BEGIN
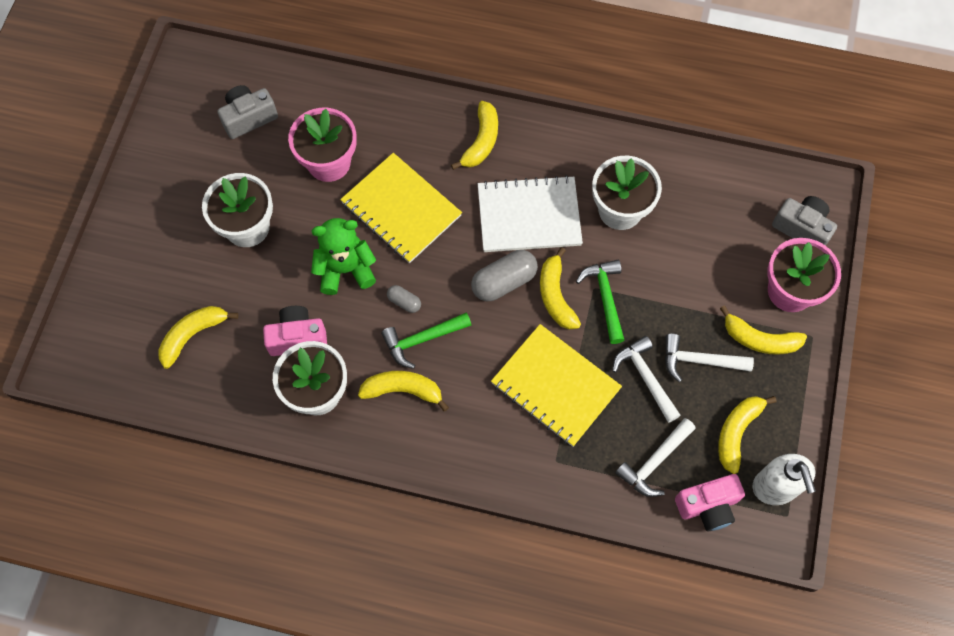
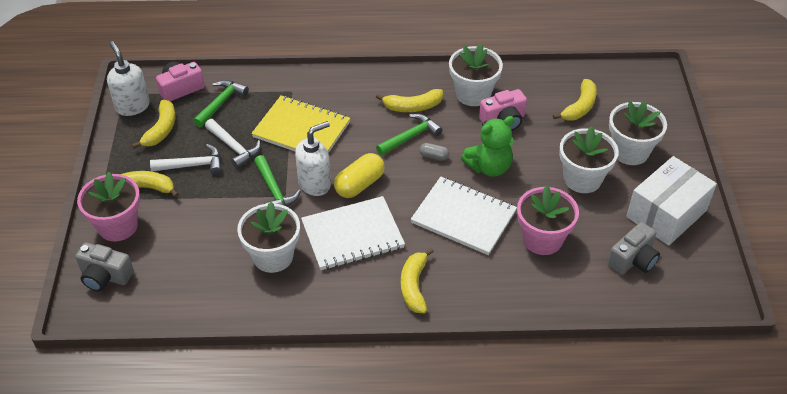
camera: 165 degrees right, 20 degrees down
yellow notebook [340,153,462,263] -> white notebook [411,177,517,255]
grey capsule [471,250,538,301] -> yellow capsule [334,153,385,198]
yellow banana [540,247,581,330] -> white soap dispenser [295,121,331,196]
white hammer [615,418,696,497] -> green hammer [193,80,249,127]
none -> white flower pot [609,101,667,165]
none -> white box [626,156,717,246]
END
WHAT YOU NEED TO DO — An exact copy of the records is required. Pictures do not belong in it.

THE ANSWER —
camera: 165 degrees right, 20 degrees down
yellow notebook [340,153,462,263] -> white notebook [411,177,517,255]
grey capsule [471,250,538,301] -> yellow capsule [334,153,385,198]
yellow banana [540,247,581,330] -> white soap dispenser [295,121,331,196]
white hammer [615,418,696,497] -> green hammer [193,80,249,127]
none -> white flower pot [609,101,667,165]
none -> white box [626,156,717,246]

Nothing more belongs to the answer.